→ **What to do**
The data below should be restated word for word, with every picture omitted.

→ **Dataset records**
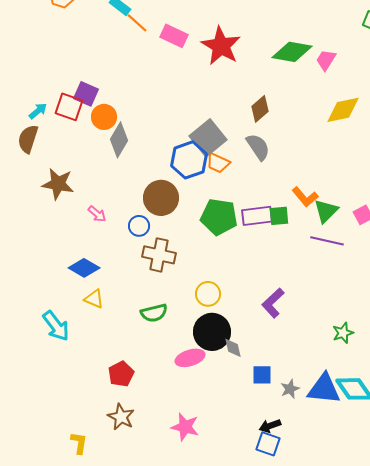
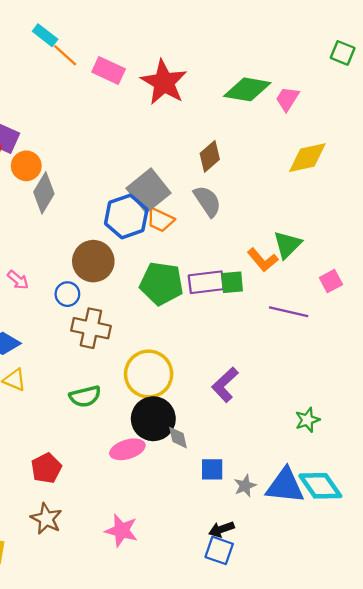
green triangle: (326, 211) -> (287, 245), moved
yellow circle: (208, 294) -> (149, 374), size x1.6

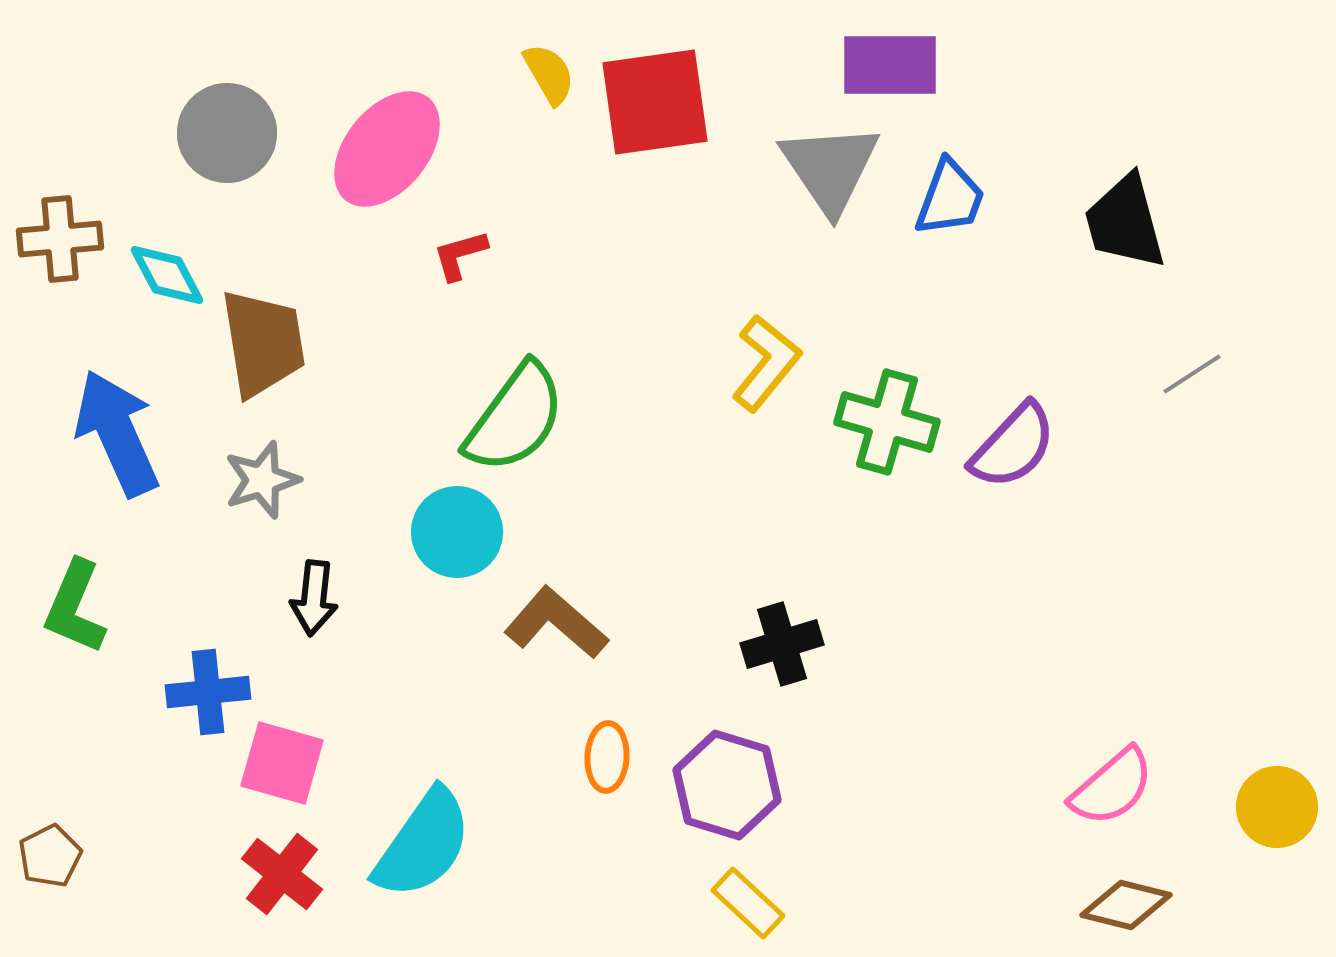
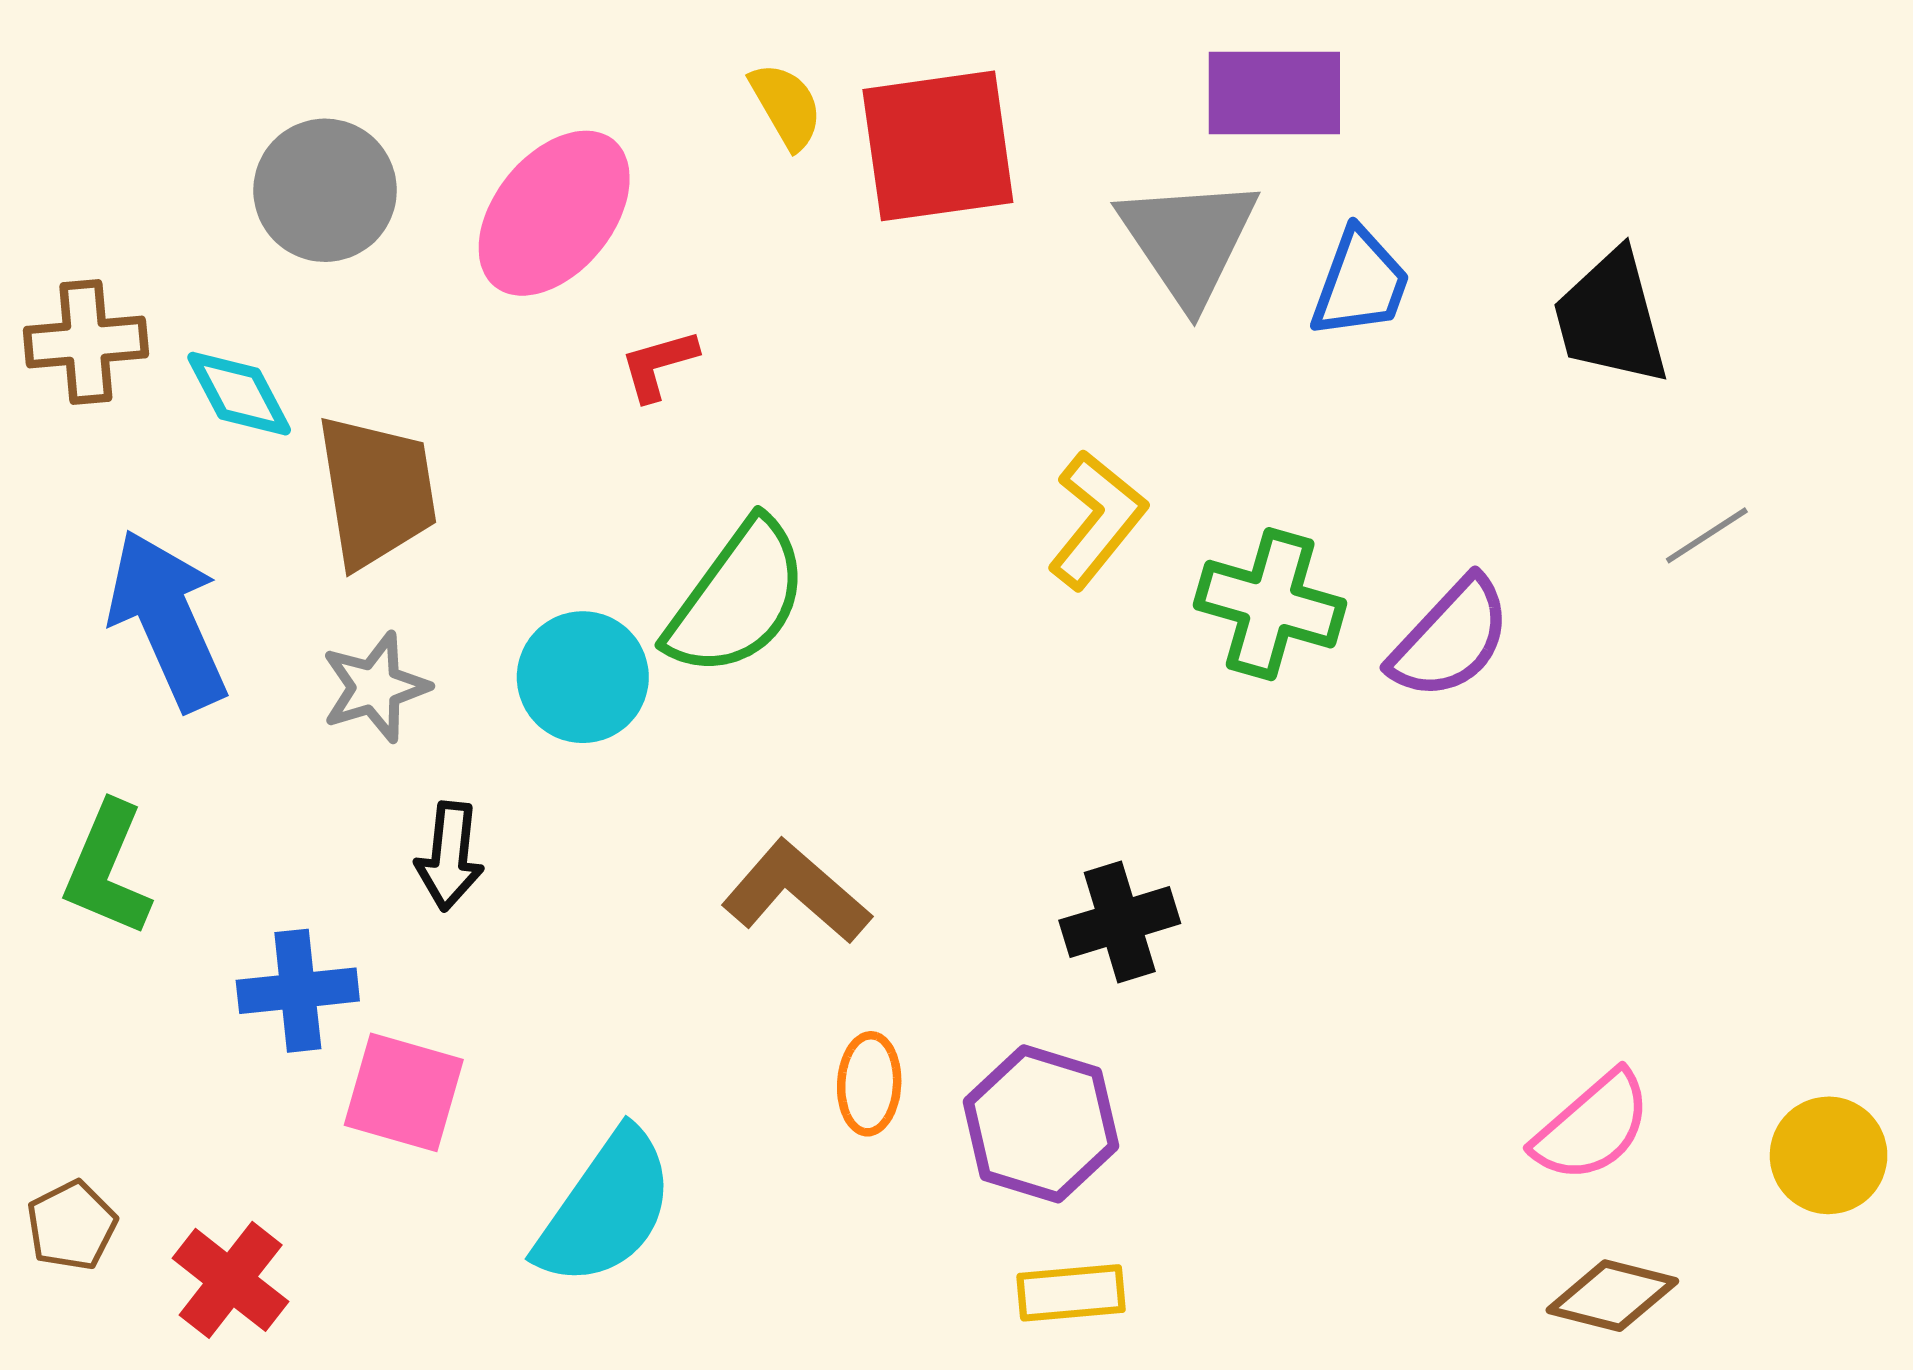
cyan circle: (457, 532) -> (583, 677), moved
red cross: (282, 874) -> (231, 1280), moved
yellow rectangle: (748, 903) -> (1071, 1293), turned -48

→ **Answer to the exercise**
green triangle: (326, 211) -> (287, 245), moved
yellow circle: (208, 294) -> (149, 374), size x1.6

cyan circle: (457, 532) -> (583, 677), moved
red cross: (282, 874) -> (231, 1280), moved
yellow rectangle: (748, 903) -> (1071, 1293), turned -48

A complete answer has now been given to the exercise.